Return all of the listing word for word; the pictures stay out.

• [DATA SUPPLIED]:
***
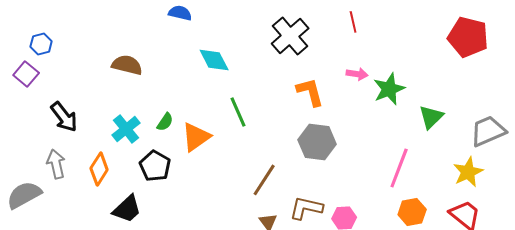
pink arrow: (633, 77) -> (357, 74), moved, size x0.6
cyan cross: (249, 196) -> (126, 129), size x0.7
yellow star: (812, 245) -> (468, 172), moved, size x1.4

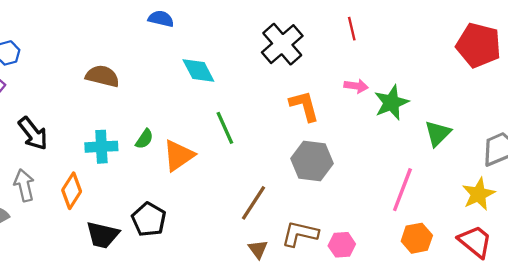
cyan cross: (126, 129) -> (101, 147), turned 36
black pentagon: (155, 166) -> (149, 219), moved
black trapezoid: (127, 209) -> (103, 235), turned 56

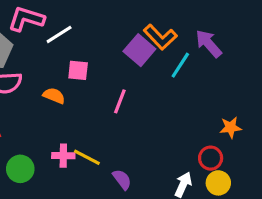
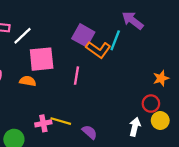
orange L-shape: (160, 37) -> (98, 50), moved
pink square: (78, 70) -> (42, 59), size x1.6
***
• [RESPONSE]:
pink arrow: (633, 77) -> (357, 74), moved, size x0.6
cyan cross: (249, 196) -> (126, 129), size x0.7
yellow star: (812, 245) -> (468, 172), moved, size x1.4

cyan cross: (126, 129) -> (101, 147), turned 36
black pentagon: (155, 166) -> (149, 219), moved
black trapezoid: (127, 209) -> (103, 235), turned 56

orange L-shape: (160, 37) -> (98, 50), moved
pink square: (78, 70) -> (42, 59), size x1.6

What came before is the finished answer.